§ **Information provided**:

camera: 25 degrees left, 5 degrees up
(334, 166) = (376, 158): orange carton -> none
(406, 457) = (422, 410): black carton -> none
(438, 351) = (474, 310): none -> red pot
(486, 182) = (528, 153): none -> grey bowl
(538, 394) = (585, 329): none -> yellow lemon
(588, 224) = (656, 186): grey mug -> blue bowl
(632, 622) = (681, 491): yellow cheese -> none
--
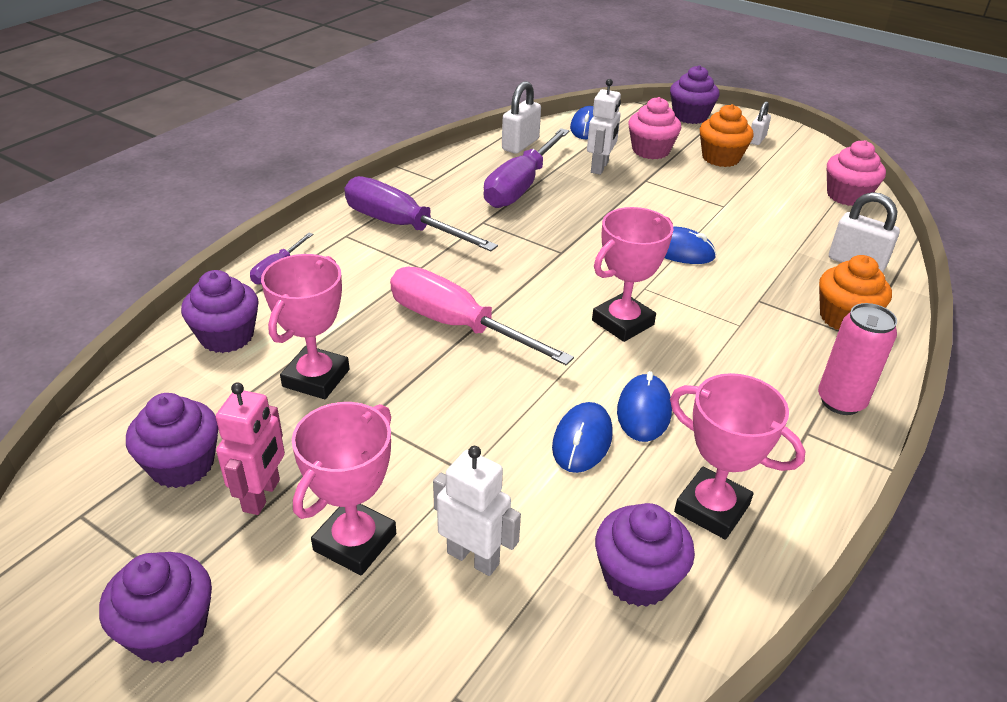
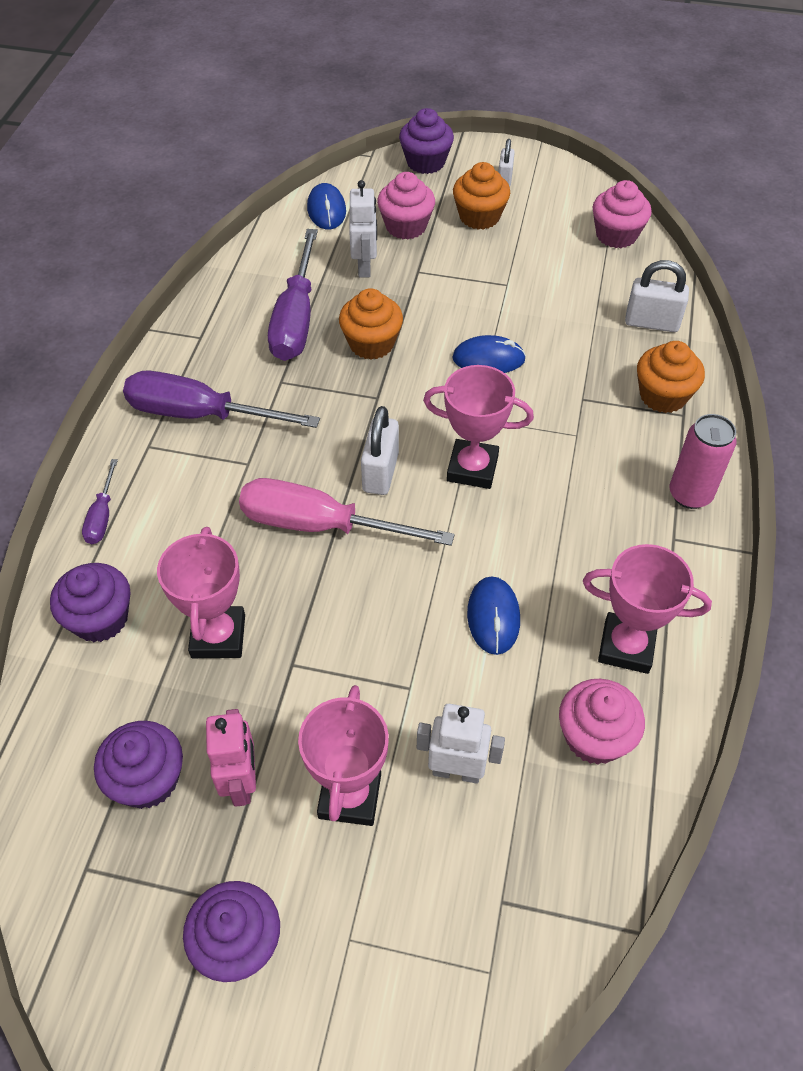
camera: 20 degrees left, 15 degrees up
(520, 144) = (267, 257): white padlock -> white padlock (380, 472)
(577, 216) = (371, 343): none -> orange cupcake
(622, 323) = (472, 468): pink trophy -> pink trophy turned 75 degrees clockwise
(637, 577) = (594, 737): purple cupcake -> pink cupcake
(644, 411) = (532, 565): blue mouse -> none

§ **Activity**: Among the entries above, locate the lines containing "(486, 182) = (528, 153): none -> grey bowl" and "(632, 622) = (681, 491): yellow", and transcribe exactly those two lines and all lines between.

§ **Task output**:
(486, 182) = (528, 153): none -> grey bowl
(538, 394) = (585, 329): none -> yellow lemon
(588, 224) = (656, 186): grey mug -> blue bowl
(632, 622) = (681, 491): yellow cheese -> none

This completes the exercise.